## RECORDS FOR THIS EXERCISE
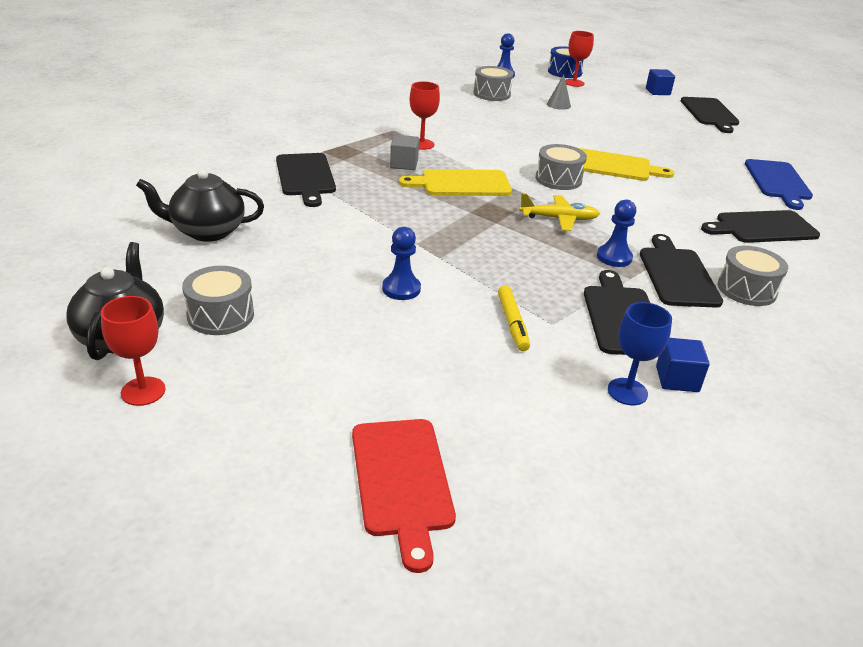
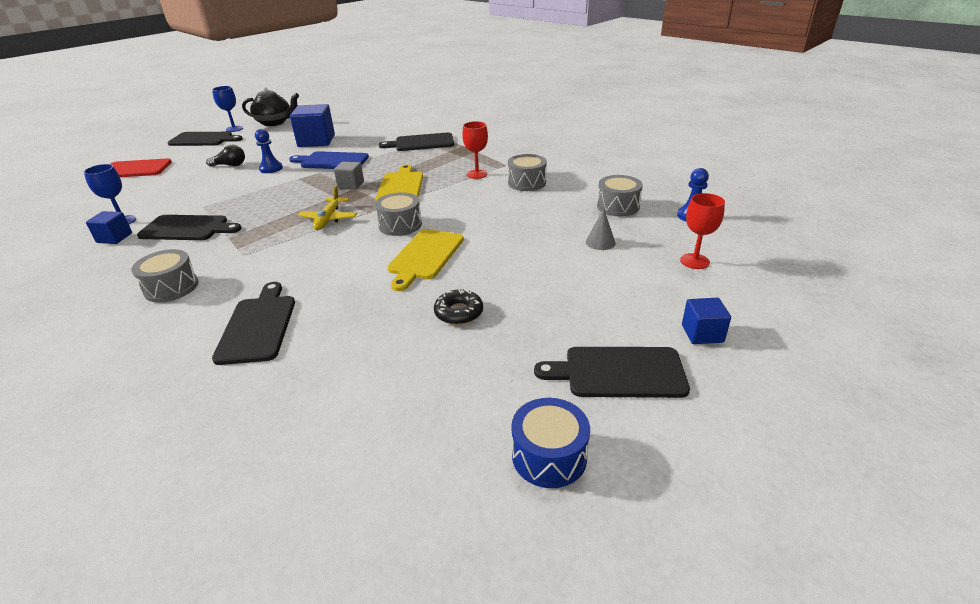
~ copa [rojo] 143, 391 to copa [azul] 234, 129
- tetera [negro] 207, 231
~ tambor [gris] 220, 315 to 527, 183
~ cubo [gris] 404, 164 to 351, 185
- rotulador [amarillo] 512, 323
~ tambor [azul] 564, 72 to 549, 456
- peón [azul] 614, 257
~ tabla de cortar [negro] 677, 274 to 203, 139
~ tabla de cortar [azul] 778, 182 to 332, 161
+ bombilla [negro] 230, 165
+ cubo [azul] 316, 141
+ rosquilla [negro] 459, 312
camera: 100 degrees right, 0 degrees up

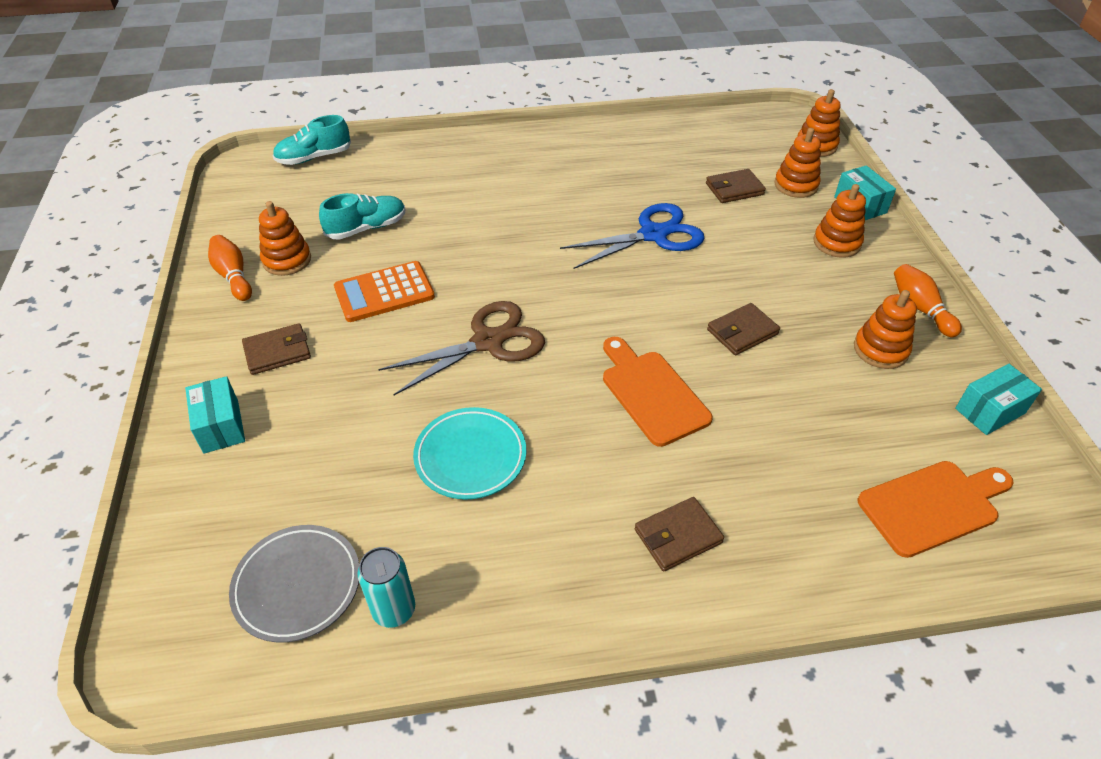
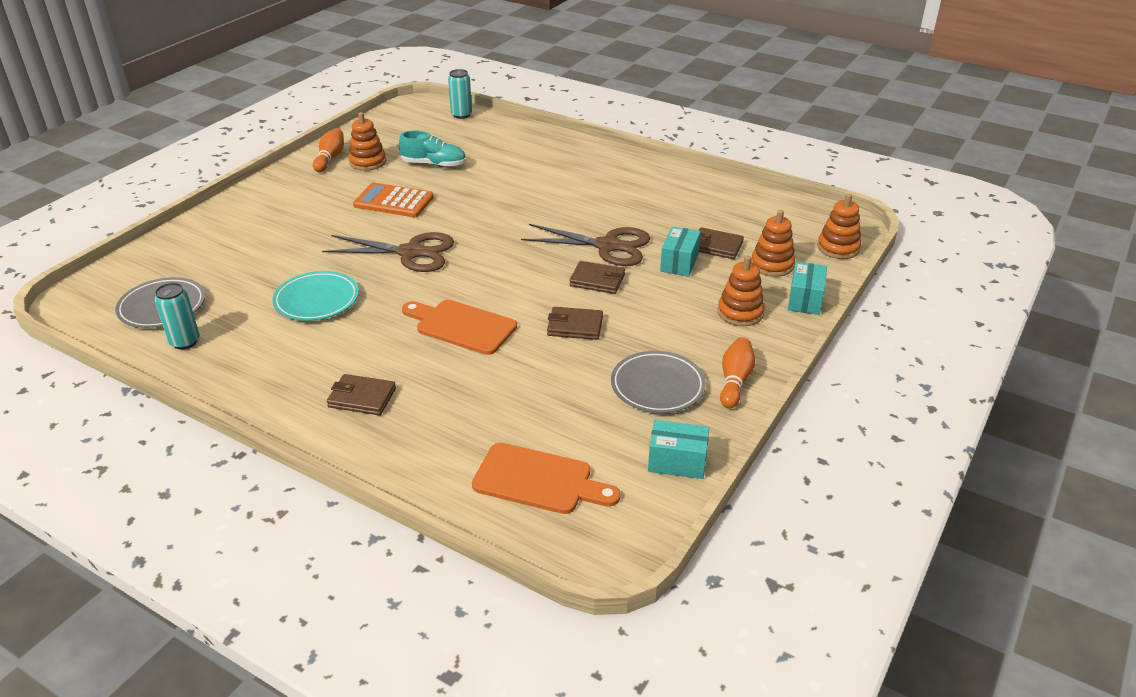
~ caja [turquesa] 221, 426 to 679, 263
~ cartera [marrón] 277, 352 to 597, 280
~ zapato [turquesa] 314, 157 to lata [turquesa] 461, 115
~ tijeras [azul] 653, 234 to tijeras [marrón] 607, 246
~ tabla de cortar [naranja] 652, 393 = 462, 326 75 degrees counterclockwise
~ juguete apilable [naranja] 880, 350 to plato [gris] 657, 386
camera: 40 degrees right, 10 degrees down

## PROBLEM TO WORK ON
Show every line above in which the word "tambor" is found.

## ANSWER BELOW
~ tambor [gris] 220, 315 to 527, 183
~ tambor [azul] 564, 72 to 549, 456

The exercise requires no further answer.